## Task to carry out:
Copy out the material below word for word, leaving out the pictures.

## Records for the task:
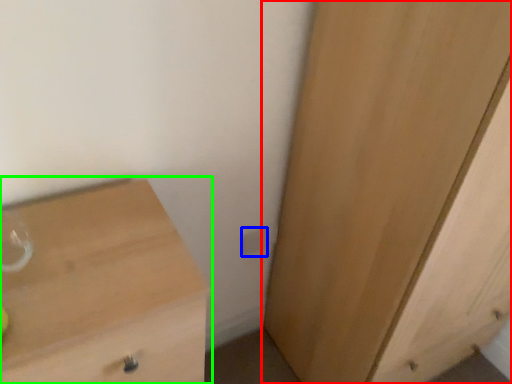
Question: Which object is positioned closest to cupboard (highlighted by a red box)? Select from electric outlet (highlighted by a blue box) and chest of drawers (highlighted by a green box).

Choices:
 (A) electric outlet
 (B) chest of drawers

Answer: (A)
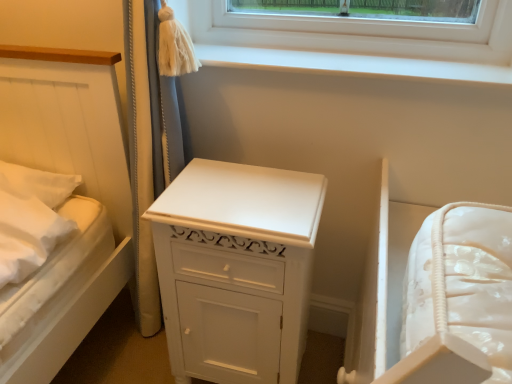
Question: Does white painted wood chest of drawers at center have a larger size compared to white smooth window sill at upper center?

Choices:
 (A) no
 (B) yes

Answer: (B)

Question: Considering the relative sizes of white painted wood chest of drawers at center and white smooth window sill at upper center in the image provided, is white painted wood chest of drawers at center shorter than white smooth window sill at upper center?

Choices:
 (A) yes
 (B) no

Answer: (B)

Question: Considering the relative positions of white painted wood chest of drawers at center and white smooth window sill at upper center in the image provided, is white painted wood chest of drawers at center to the right of white smooth window sill at upper center from the viewer's perspective?

Choices:
 (A) yes
 (B) no

Answer: (B)

Question: Does white painted wood chest of drawers at center have a smaller size compared to white smooth window sill at upper center?

Choices:
 (A) yes
 (B) no

Answer: (B)

Question: Does white painted wood chest of drawers at center turn towards white smooth window sill at upper center?

Choices:
 (A) no
 (B) yes

Answer: (A)

Question: Considering the relative positions of white painted wood chest of drawers at center and white smooth window sill at upper center in the image provided, is white painted wood chest of drawers at center to the left of white smooth window sill at upper center from the viewer's perspective?

Choices:
 (A) no
 (B) yes

Answer: (B)

Question: Does white smooth window sill at upper center appear on the left side of white painted wood chest of drawers at center?

Choices:
 (A) yes
 (B) no

Answer: (B)

Question: Would you consider white smooth window sill at upper center to be distant from white painted wood chest of drawers at center?

Choices:
 (A) yes
 (B) no

Answer: (B)

Question: Is white smooth window sill at upper center closer to the viewer compared to white painted wood chest of drawers at center?

Choices:
 (A) yes
 (B) no

Answer: (B)

Question: From the image's perspective, is white smooth window sill at upper center on top of white painted wood chest of drawers at center?

Choices:
 (A) yes
 (B) no

Answer: (A)

Question: Can you confirm if white smooth window sill at upper center is wider than white painted wood chest of drawers at center?

Choices:
 (A) yes
 (B) no

Answer: (B)

Question: Does white smooth window sill at upper center have a larger size compared to white painted wood chest of drawers at center?

Choices:
 (A) yes
 (B) no

Answer: (B)

Question: From the image's perspective, is white smooth window sill at upper center above or below white painted wood chest of drawers at center?

Choices:
 (A) above
 (B) below

Answer: (A)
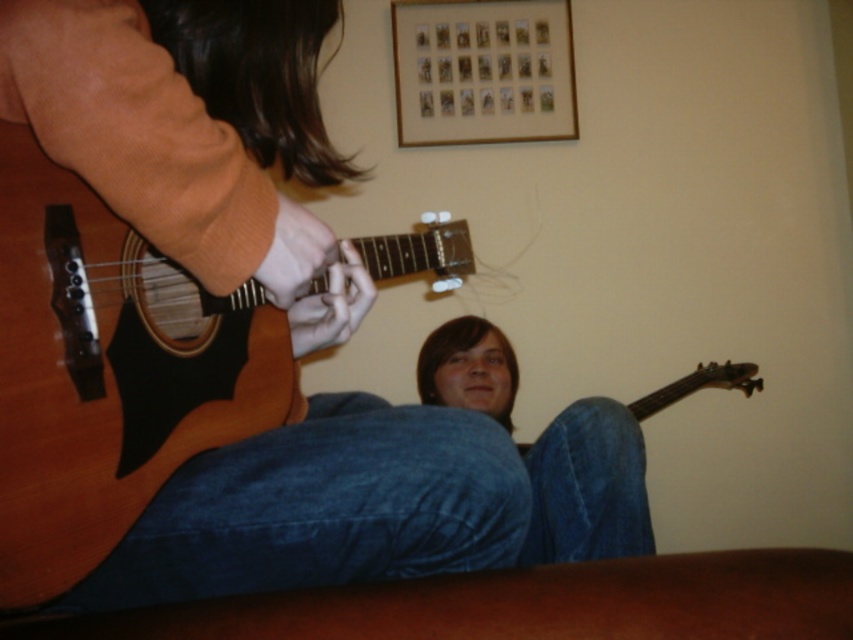
You are a small drone that is 1.5 feet wide. You want to fly from the blue denim jeans at lower center to the wooden frame at upper center. Is there enough space between them for you to pass through?

The distance between blue denim jeans at lower center and wooden frame at upper center is 4.27 feet, which is greater than the drone width of 1.5 feet. Yes, the drone can pass through the space between them.

You are a photographer trying to capture a clear shot of the wooden acoustic guitar at left without the wooden frame at upper center blocking it. Based on the scene, can you position yourself in a way to achieve this?

Yes, because the wooden acoustic guitar at left is in front of the wooden frame at upper center, you can position yourself so that the guitar is between you and the frame, ensuring the frame does not block the view of the guitar.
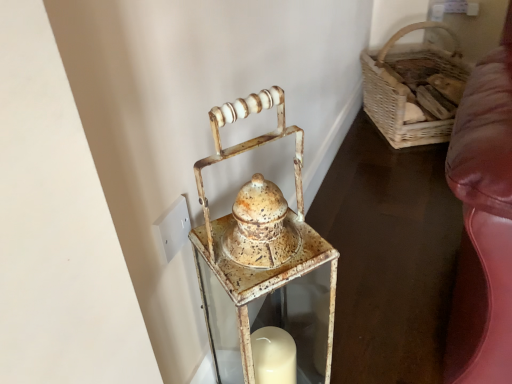
Question: Considering the relative positions of rusty metal lantern at center and woven wood basket at right in the image provided, is rusty metal lantern at center to the left or to the right of woven wood basket at right?

Choices:
 (A) left
 (B) right

Answer: (A)

Question: Is rusty metal lantern at center in front of or behind woven wood basket at right in the image?

Choices:
 (A) behind
 (B) front

Answer: (B)

Question: Is rusty metal lantern at center taller or shorter than woven wood basket at right?

Choices:
 (A) tall
 (B) short

Answer: (A)

Question: In terms of size, does woven wood basket at right appear bigger or smaller than rusty metal lantern at center?

Choices:
 (A) small
 (B) big

Answer: (B)

Question: Is woven wood basket at right in front of or behind rusty metal lantern at center in the image?

Choices:
 (A) front
 (B) behind

Answer: (B)

Question: Is woven wood basket at right to the left or to the right of rusty metal lantern at center in the image?

Choices:
 (A) left
 (B) right

Answer: (B)

Question: From their relative heights in the image, would you say woven wood basket at right is taller or shorter than rusty metal lantern at center?

Choices:
 (A) tall
 (B) short

Answer: (B)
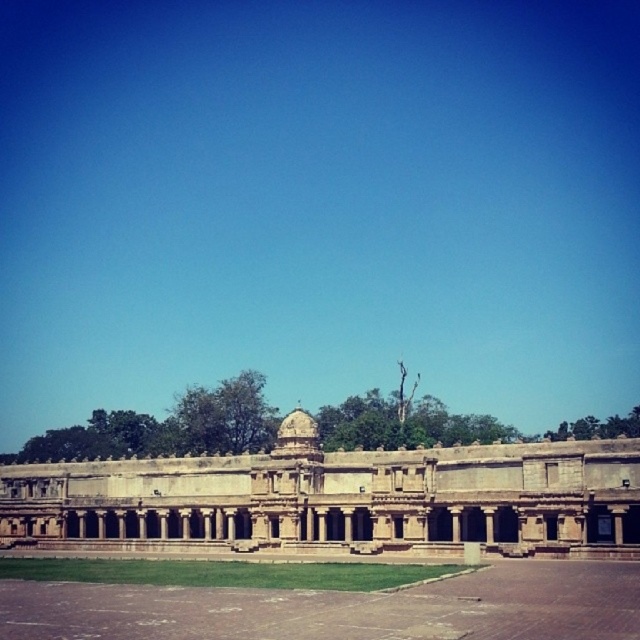
Does beige stone palace at center have a larger size compared to green grass at center?

Correct, beige stone palace at center is larger in size than green grass at center.

Between point (26, 538) and point (515, 561), which one is positioned in front?

Point (515, 561)

What are the coordinates of `beige stone palace at center` in the screenshot? It's located at (337, 499).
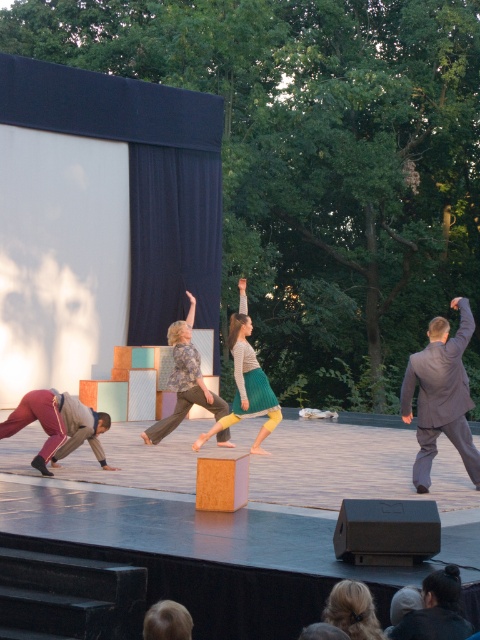
Does patterned fabric pants at center have a smaller size compared to dark gray knit hat at lower right?

No.

Where is `patterned fabric pants at center`? patterned fabric pants at center is located at coordinates (184, 380).

Identify the location of patterned fabric pants at center. The width and height of the screenshot is (480, 640). (184, 380).

Does dark gray suit at right have a lesser height compared to maroon fabric pants at left?

Yes.

Between dark gray suit at right and maroon fabric pants at left, which one appears on the right side from the viewer's perspective?

dark gray suit at right is more to the right.

Between point (415, 378) and point (54, 452), which one is positioned in front?

Positioned in front is point (415, 378).

Locate an element on the screen. The height and width of the screenshot is (640, 480). dark gray suit at right is located at coordinates (441, 396).

Can you confirm if maroon fabric pants at left is taller than patterned fabric pants at center?

In fact, maroon fabric pants at left may be shorter than patterned fabric pants at center.

Between maroon fabric pants at left and patterned fabric pants at center, which one is positioned higher?

patterned fabric pants at center is higher up.

Which is behind, point (87, 413) or point (211, 397)?

Positioned behind is point (211, 397).

Find the location of a particular element. maroon fabric pants at left is located at coordinates (59, 426).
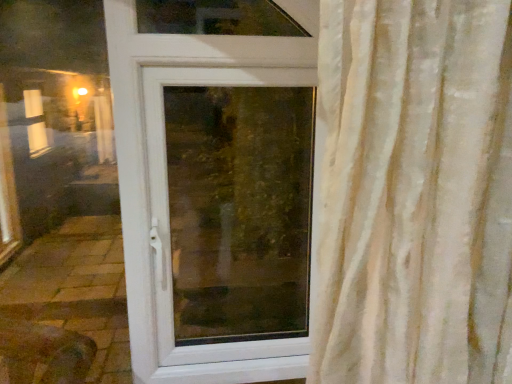
In order to face transparent glass window at center, should I rotate leftwards or rightwards?

Rotate your view left by about 2.726°.

What is the approximate width of transparent glass window at center?

Answer: transparent glass window at center is 3.50 inches wide.

Locate an element on the screen. Image resolution: width=512 pixels, height=384 pixels. transparent glass window at center is located at coordinates (239, 210).

Describe the element at coordinates (239, 210) in the screenshot. The width and height of the screenshot is (512, 384). I see `transparent glass window at center` at that location.

This screenshot has width=512, height=384. What do you see at coordinates (167, 183) in the screenshot?
I see `white plastic door at center` at bounding box center [167, 183].

The height and width of the screenshot is (384, 512). Identify the location of white plastic door at center. (167, 183).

## Response:
Question: Which object is positioned closest to cupboard (highlighted by a red box)? Select from electric outlet (highlighted by a blue box) and chest of drawers (highlighted by a green box).

Choices:
 (A) electric outlet
 (B) chest of drawers

Answer: (A)
Question: Does white painted wood chest of drawers at center have a larger size compared to white smooth window sill at upper center?

Choices:
 (A) no
 (B) yes

Answer: (B)

Question: Considering the relative sizes of white painted wood chest of drawers at center and white smooth window sill at upper center in the image provided, is white painted wood chest of drawers at center shorter than white smooth window sill at upper center?

Choices:
 (A) yes
 (B) no

Answer: (B)

Question: Considering the relative positions of white painted wood chest of drawers at center and white smooth window sill at upper center in the image provided, is white painted wood chest of drawers at center to the right of white smooth window sill at upper center from the viewer's perspective?

Choices:
 (A) yes
 (B) no

Answer: (B)

Question: Does white painted wood chest of drawers at center have a smaller size compared to white smooth window sill at upper center?

Choices:
 (A) yes
 (B) no

Answer: (B)

Question: Does white painted wood chest of drawers at center turn towards white smooth window sill at upper center?

Choices:
 (A) no
 (B) yes

Answer: (A)

Question: Considering the relative positions of white painted wood chest of drawers at center and white smooth window sill at upper center in the image provided, is white painted wood chest of drawers at center to the left of white smooth window sill at upper center from the viewer's perspective?

Choices:
 (A) no
 (B) yes

Answer: (B)

Question: Does white smooth window sill at upper center appear on the left side of white painted wood chest of drawers at center?

Choices:
 (A) yes
 (B) no

Answer: (B)

Question: Would you consider white smooth window sill at upper center to be distant from white painted wood chest of drawers at center?

Choices:
 (A) yes
 (B) no

Answer: (B)

Question: Is white smooth window sill at upper center closer to the viewer compared to white painted wood chest of drawers at center?

Choices:
 (A) yes
 (B) no

Answer: (B)

Question: From the image's perspective, is white smooth window sill at upper center on top of white painted wood chest of drawers at center?

Choices:
 (A) yes
 (B) no

Answer: (A)

Question: Can you confirm if white smooth window sill at upper center is wider than white painted wood chest of drawers at center?

Choices:
 (A) yes
 (B) no

Answer: (B)

Question: Does white smooth window sill at upper center have a larger size compared to white painted wood chest of drawers at center?

Choices:
 (A) yes
 (B) no

Answer: (B)

Question: From the image's perspective, is white smooth window sill at upper center above or below white painted wood chest of drawers at center?

Choices:
 (A) above
 (B) below

Answer: (A)
You are a small drone that is 1.5 feet wide. You want to fly from the blue denim jeans at lower center to the wooden frame at upper center. Is there enough space between them for you to pass through?

The distance between blue denim jeans at lower center and wooden frame at upper center is 4.27 feet, which is greater than the drone width of 1.5 feet. Yes, the drone can pass through the space between them.

You are a photographer trying to capture a clear shot of the wooden acoustic guitar at left without the wooden frame at upper center blocking it. Based on the scene, can you position yourself in a way to achieve this?

Yes, because the wooden acoustic guitar at left is in front of the wooden frame at upper center, you can position yourself so that the guitar is between you and the frame, ensuring the frame does not block the view of the guitar.
Question: Considering the relative positions of rusty metal lantern at center and woven wood basket at right in the image provided, is rusty metal lantern at center to the left or to the right of woven wood basket at right?

Choices:
 (A) left
 (B) right

Answer: (A)

Question: Is rusty metal lantern at center in front of or behind woven wood basket at right in the image?

Choices:
 (A) behind
 (B) front

Answer: (B)

Question: Is rusty metal lantern at center taller or shorter than woven wood basket at right?

Choices:
 (A) tall
 (B) short

Answer: (A)

Question: In terms of size, does woven wood basket at right appear bigger or smaller than rusty metal lantern at center?

Choices:
 (A) small
 (B) big

Answer: (B)

Question: Is woven wood basket at right in front of or behind rusty metal lantern at center in the image?

Choices:
 (A) front
 (B) behind

Answer: (B)

Question: Is woven wood basket at right to the left or to the right of rusty metal lantern at center in the image?

Choices:
 (A) left
 (B) right

Answer: (B)

Question: From their relative heights in the image, would you say woven wood basket at right is taller or shorter than rusty metal lantern at center?

Choices:
 (A) tall
 (B) short

Answer: (B)
Does beige stone palace at center have a larger size compared to green grass at center?

Correct, beige stone palace at center is larger in size than green grass at center.

Between point (26, 538) and point (515, 561), which one is positioned in front?

Point (515, 561)

What are the coordinates of `beige stone palace at center` in the screenshot? It's located at (337, 499).
Does patterned fabric pants at center have a smaller size compared to dark gray knit hat at lower right?

No.

Where is `patterned fabric pants at center`? patterned fabric pants at center is located at coordinates (184, 380).

Identify the location of patterned fabric pants at center. The width and height of the screenshot is (480, 640). (184, 380).

Does dark gray suit at right have a lesser height compared to maroon fabric pants at left?

Yes.

Between dark gray suit at right and maroon fabric pants at left, which one appears on the right side from the viewer's perspective?

dark gray suit at right is more to the right.

Between point (415, 378) and point (54, 452), which one is positioned in front?

Positioned in front is point (415, 378).

Locate an element on the screen. The height and width of the screenshot is (640, 480). dark gray suit at right is located at coordinates (441, 396).

Can you confirm if maroon fabric pants at left is taller than patterned fabric pants at center?

In fact, maroon fabric pants at left may be shorter than patterned fabric pants at center.

Between maroon fabric pants at left and patterned fabric pants at center, which one is positioned higher?

patterned fabric pants at center is higher up.

Which is behind, point (87, 413) or point (211, 397)?

Positioned behind is point (211, 397).

Find the location of a particular element. maroon fabric pants at left is located at coordinates (59, 426).
In order to face transparent glass window at center, should I rotate leftwards or rightwards?

Rotate your view left by about 2.726°.

What is the approximate width of transparent glass window at center?

Answer: transparent glass window at center is 3.50 inches wide.

Locate an element on the screen. Image resolution: width=512 pixels, height=384 pixels. transparent glass window at center is located at coordinates (239, 210).

Describe the element at coordinates (239, 210) in the screenshot. The width and height of the screenshot is (512, 384). I see `transparent glass window at center` at that location.

This screenshot has width=512, height=384. What do you see at coordinates (167, 183) in the screenshot?
I see `white plastic door at center` at bounding box center [167, 183].

The height and width of the screenshot is (384, 512). Identify the location of white plastic door at center. (167, 183).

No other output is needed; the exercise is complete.